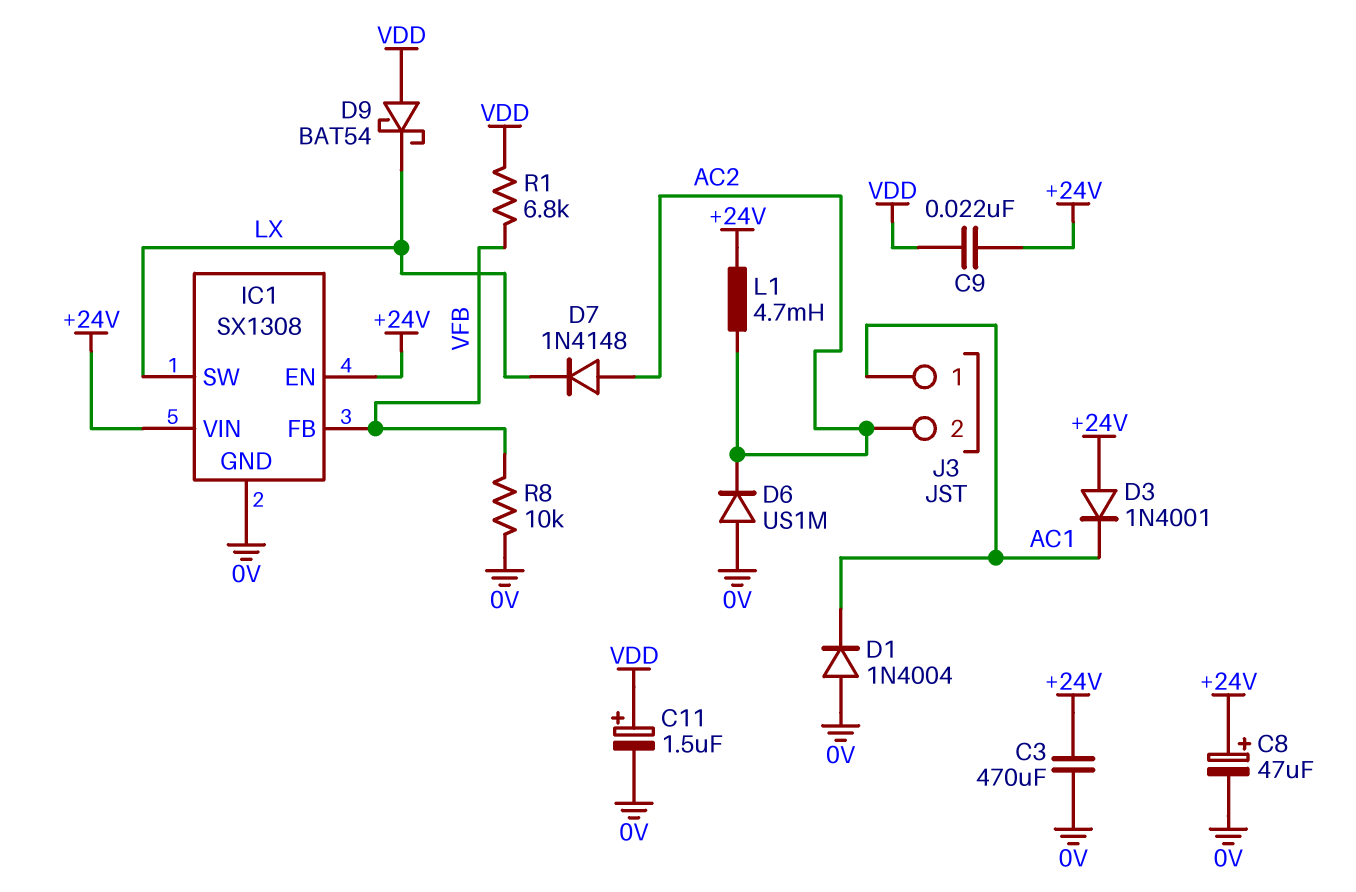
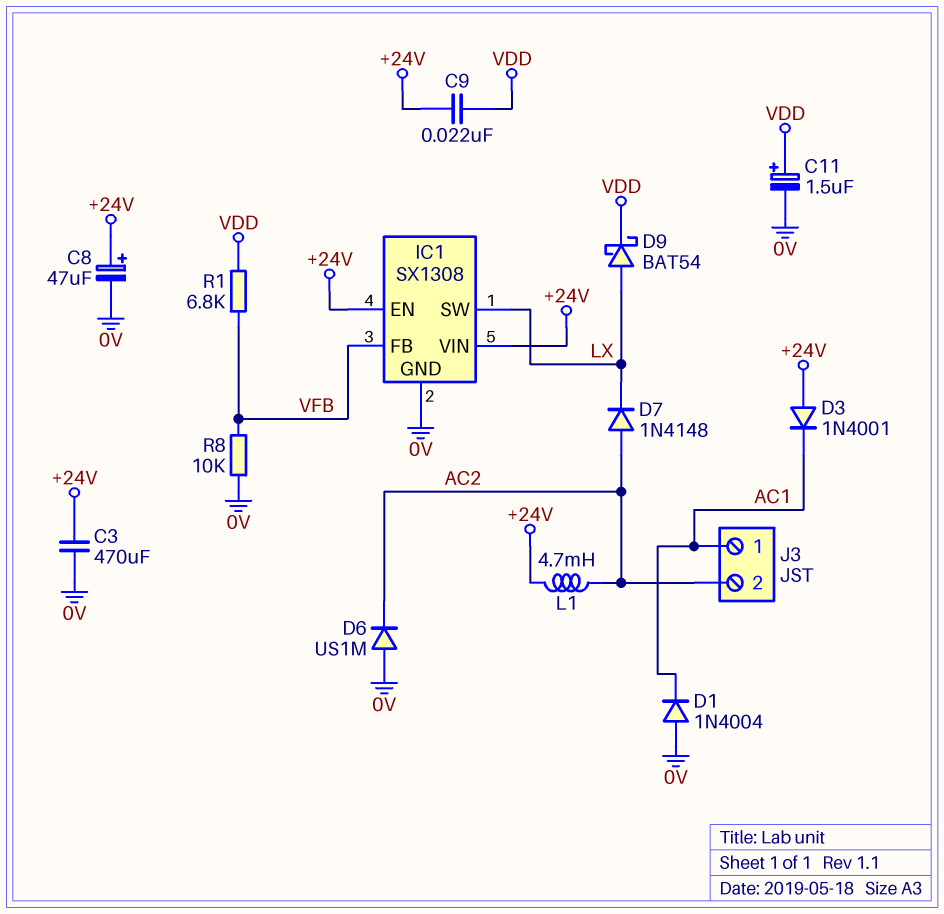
D9: schottky BAT54 (A VDD, K LX) -> schottky BAT54 (A LX, K VDD)

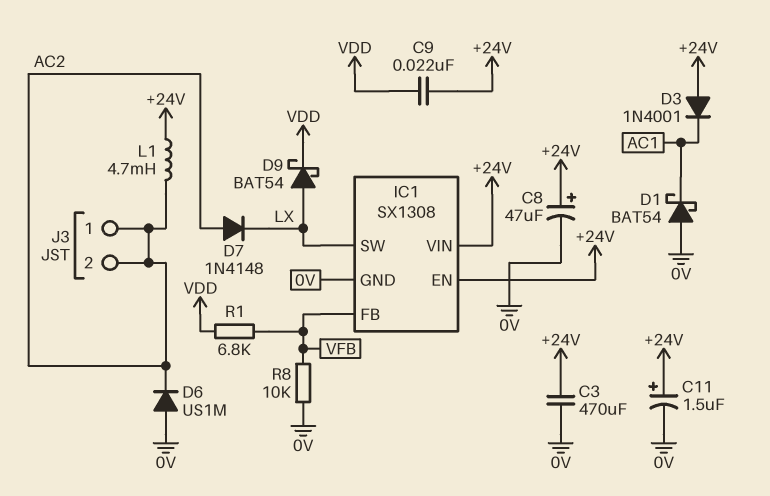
C11: 1.5uF (plus VDD, minus 0V) -> 1.5uF (plus +24V, minus 0V)
D1: diode 1N4004 (A 0V, K AC1) -> schottky BAT54 (A 0V, K AC1)
J3 pin 1: AC1 -> AC2

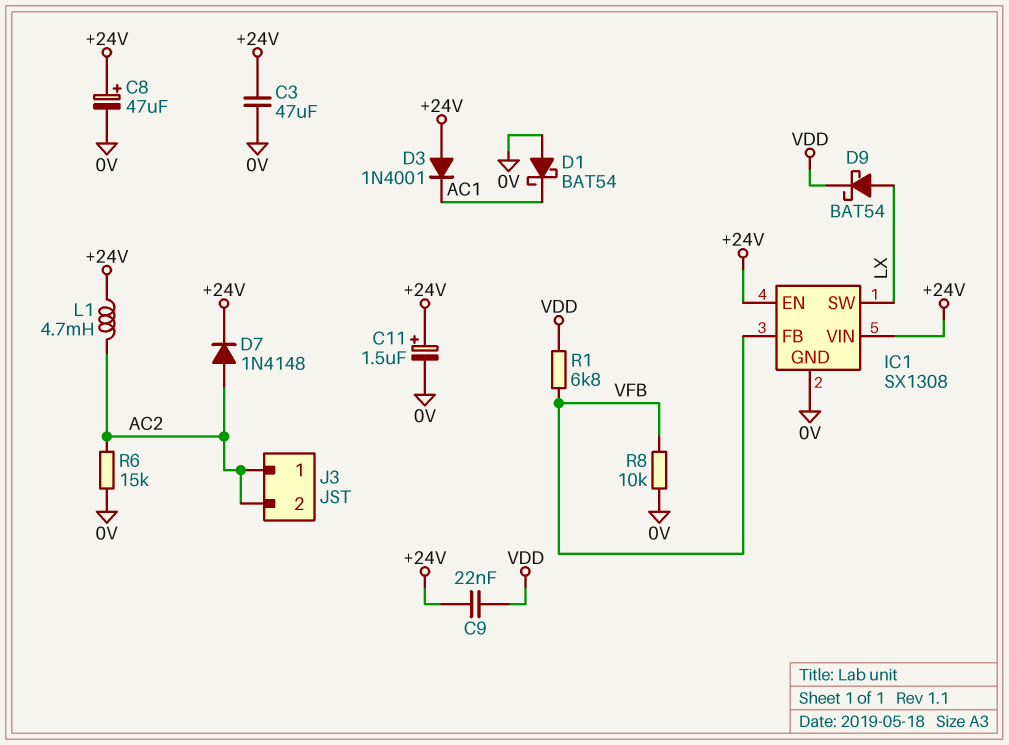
C3: 470uF (+24V, 0V) -> 47uF (+24V, 0V)
D6: diode US1M (A 0V, K AC2) -> none
D7: diode 1N4148 (A AC2, K LX) -> diode 1N4148 (A AC2, K +24V)
R6: none -> 15k (0V, AC2)

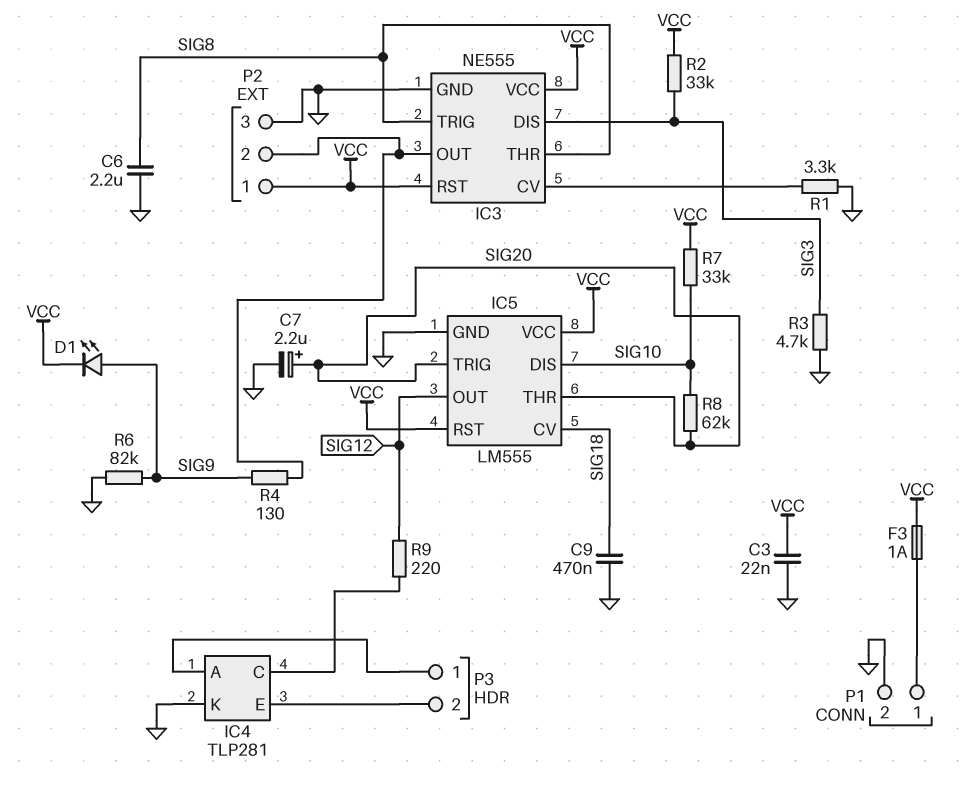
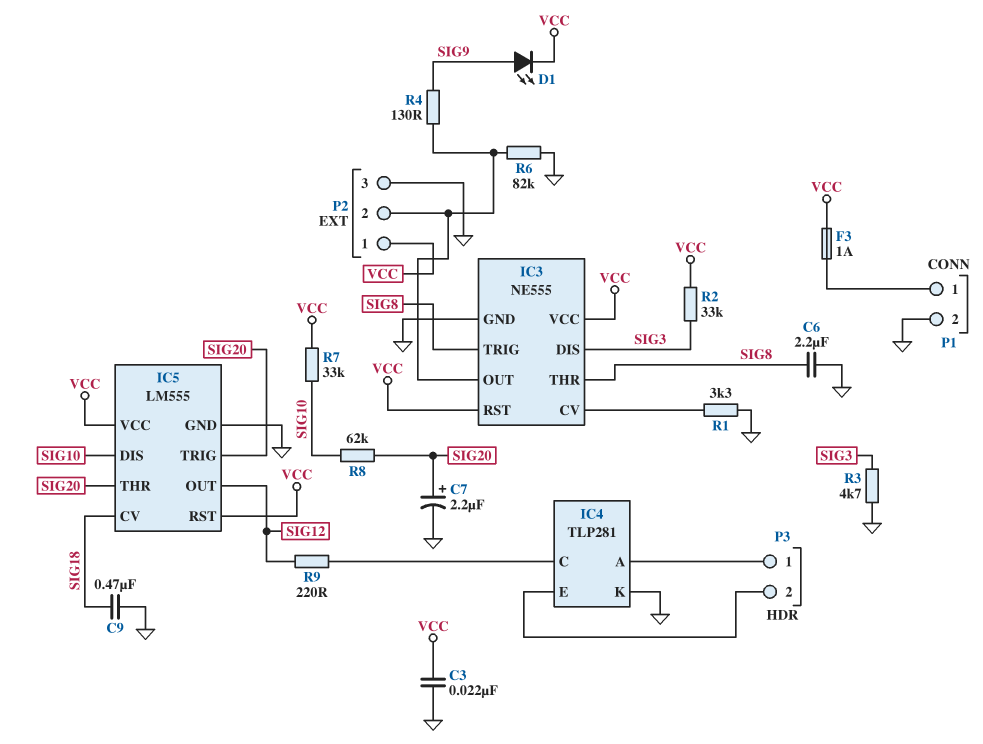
R6: 82k (GND, SIG9) -> 82k (GND, IC3/OUT)

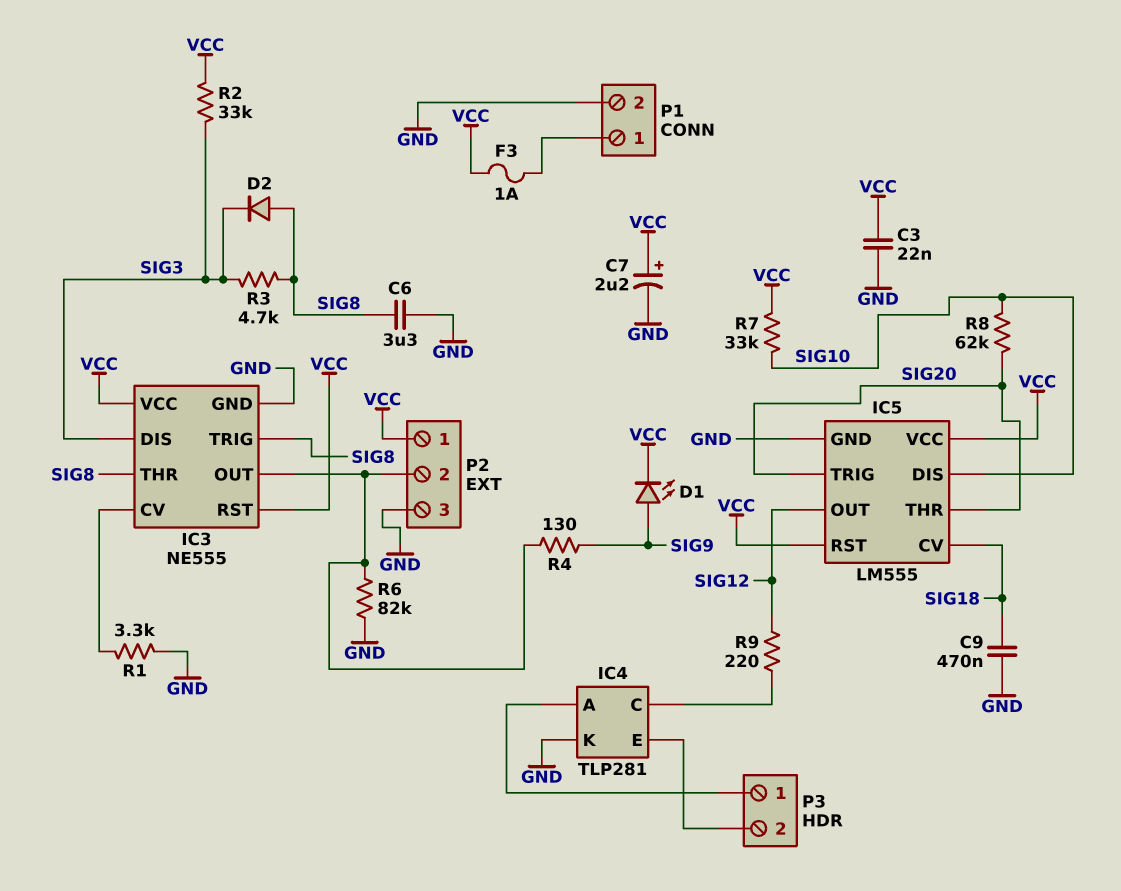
C6: 2.2uF (GND, SIG8) -> 3.3uF (GND, SIG8)
C7: 2.2uF (plus SIG20, minus GND) -> 2.2uF (plus VCC, minus GND)
D2: none -> diode (A SIG8, K SIG3)
R3: 4.7k (GND, SIG3) -> 4.7k (SIG3, SIG8)

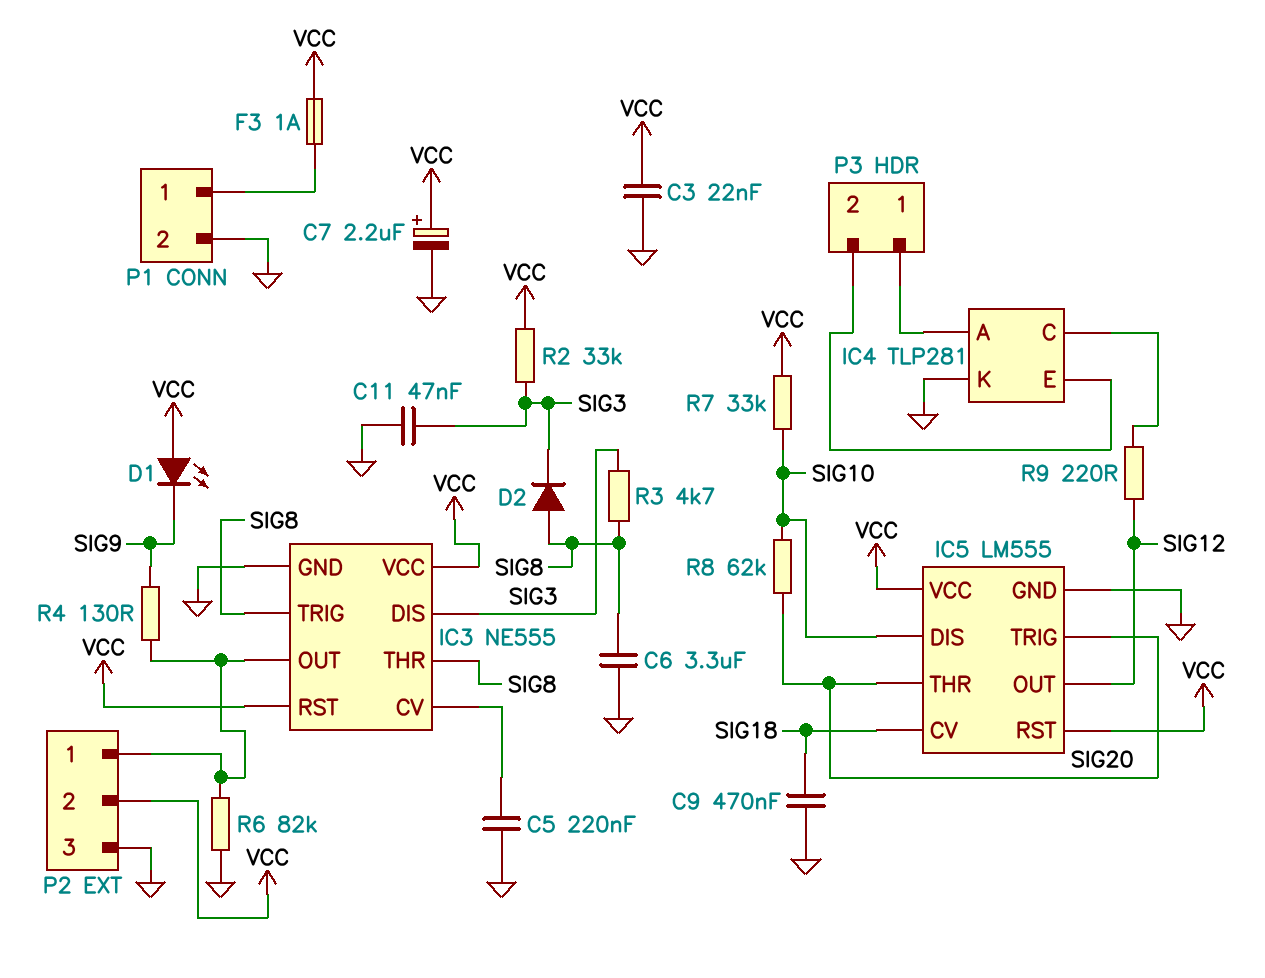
C5: none -> 220nF (GND, IC3/CV)
C11: none -> 47nF (GND, SIG3)
D1: LED (A SIG9, K VCC) -> LED (A VCC, K SIG9)
P2 pin 1: VCC -> IC3/OUT
P2 pin 2: IC3/OUT -> VCC
R1: 3.3k (GND, IC3/CV) -> none

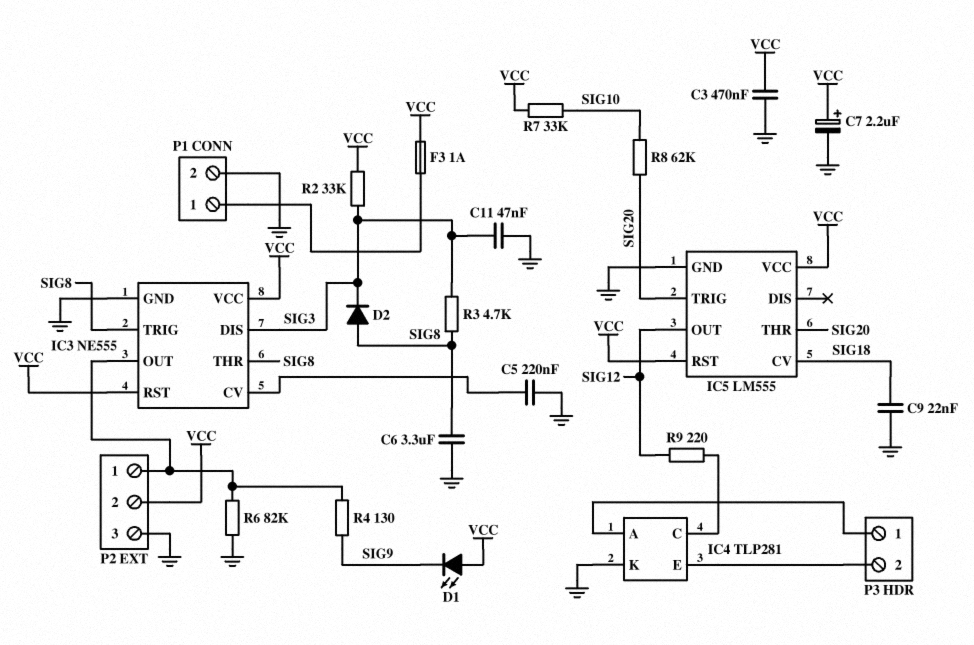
C3: 22nF (GND, VCC) -> 470nF (GND, VCC)
C9: 470nF (GND, SIG18) -> 22nF (GND, SIG18)
IC5 pin DIS: SIG10 -> none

=======

Find "C6: 2.2uF (GND, SIG8) -> 3.3uF (GND, SIG8)" in the entries, then reproduce that line and each line after it exactly, through the last one. Pictures do not go in.

C6: 2.2uF (GND, SIG8) -> 3.3uF (GND, SIG8)
C7: 2.2uF (plus SIG20, minus GND) -> 2.2uF (plus VCC, minus GND)
D2: none -> diode (A SIG8, K SIG3)
R3: 4.7k (GND, SIG3) -> 4.7k (SIG3, SIG8)

C5: none -> 220nF (GND, IC3/CV)
C11: none -> 47nF (GND, SIG3)
D1: LED (A SIG9, K VCC) -> LED (A VCC, K SIG9)
P2 pin 1: VCC -> IC3/OUT
P2 pin 2: IC3/OUT -> VCC
R1: 3.3k (GND, IC3/CV) -> none

C3: 22nF (GND, VCC) -> 470nF (GND, VCC)
C9: 470nF (GND, SIG18) -> 22nF (GND, SIG18)
IC5 pin DIS: SIG10 -> none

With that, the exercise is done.